• EXERCISE BRIEF:
All of the data below is to be copied again without changes.

• SUPPLIED MATERIAL:
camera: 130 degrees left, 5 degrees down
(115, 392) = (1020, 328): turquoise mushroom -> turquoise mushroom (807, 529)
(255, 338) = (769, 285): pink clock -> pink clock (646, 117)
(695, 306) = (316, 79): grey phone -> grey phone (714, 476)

• WORKED SOLUTION:
camera: 130 degrees left, 5 degrees down
(115, 392) = (1020, 328): turquoise mushroom -> turquoise mushroom (807, 529)
(255, 338) = (769, 285): pink clock -> pink clock (646, 117)
(695, 306) = (316, 79): grey phone -> grey phone (714, 476)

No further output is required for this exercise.